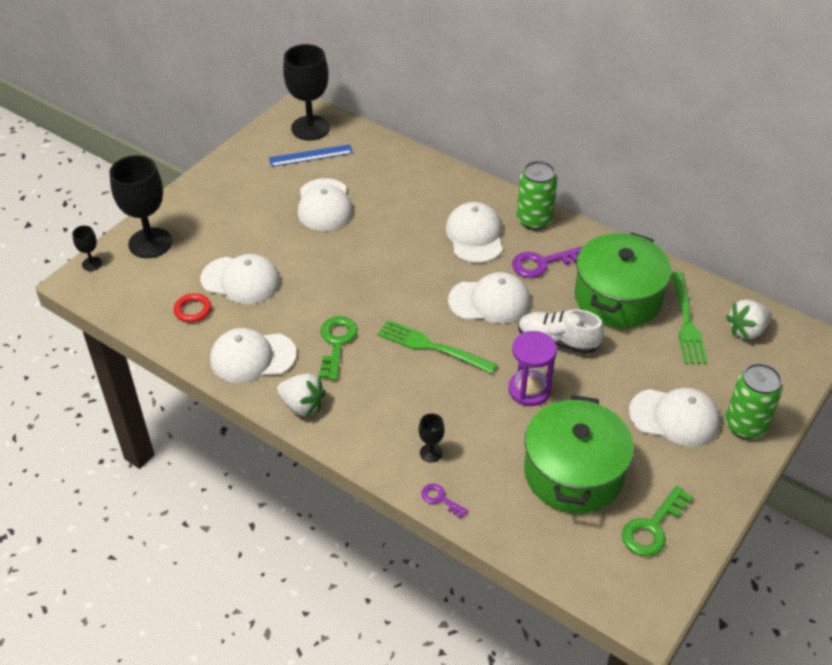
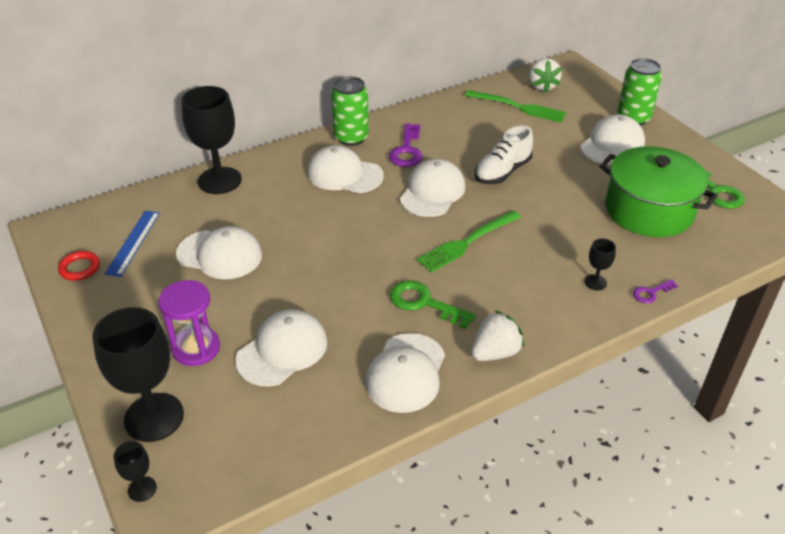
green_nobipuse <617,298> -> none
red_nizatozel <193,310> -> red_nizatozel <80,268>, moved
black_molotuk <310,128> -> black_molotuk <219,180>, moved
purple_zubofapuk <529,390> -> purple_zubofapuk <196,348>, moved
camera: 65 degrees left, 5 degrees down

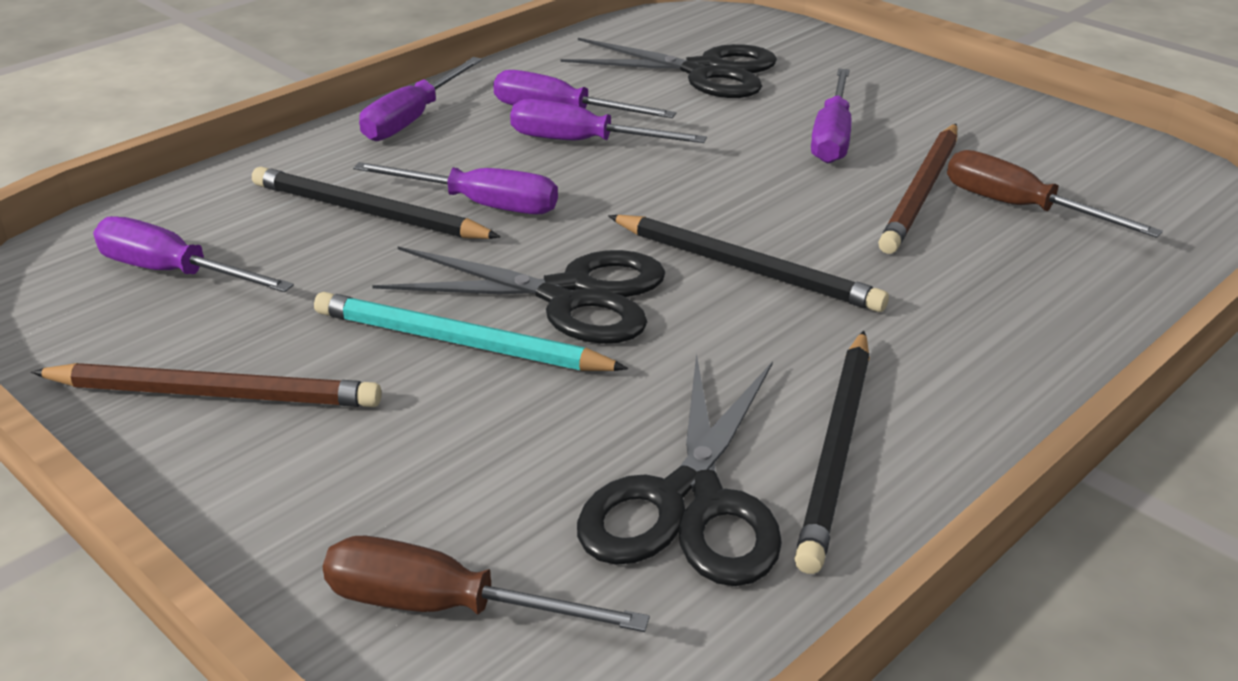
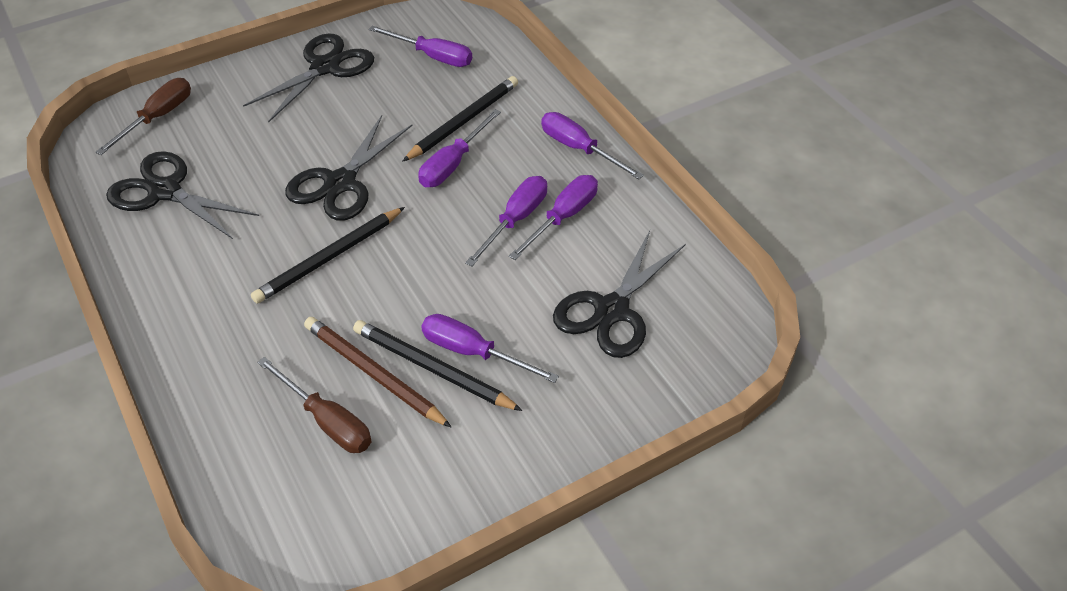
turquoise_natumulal <460,343> -> none
black_natumulal <837,451> -> black_natumulal <432,369>, moved
brown_natumulal <214,393> -> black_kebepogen <325,67>
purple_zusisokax <173,273> -> purple_zusisokax <433,56>, 75 degrees clockwise
brown_zusisokax <1020,208> -> brown_zusisokax <327,421>, 75 degrees clockwise
camera: 105 degrees right, 15 degrees up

**Instructions for the task**
Retype precisely, and only, the lines from the one holding "black_molotuk <310,128> ->" through the final line of the data above, with the pictures omitted.

**Solution to this task**
black_molotuk <310,128> -> black_molotuk <219,180>, moved
purple_zubofapuk <529,390> -> purple_zubofapuk <196,348>, moved
camera: 65 degrees left, 5 degrees down

turquoise_natumulal <460,343> -> none
black_natumulal <837,451> -> black_natumulal <432,369>, moved
brown_natumulal <214,393> -> black_kebepogen <325,67>
purple_zusisokax <173,273> -> purple_zusisokax <433,56>, 75 degrees clockwise
brown_zusisokax <1020,208> -> brown_zusisokax <327,421>, 75 degrees clockwise
camera: 105 degrees right, 15 degrees up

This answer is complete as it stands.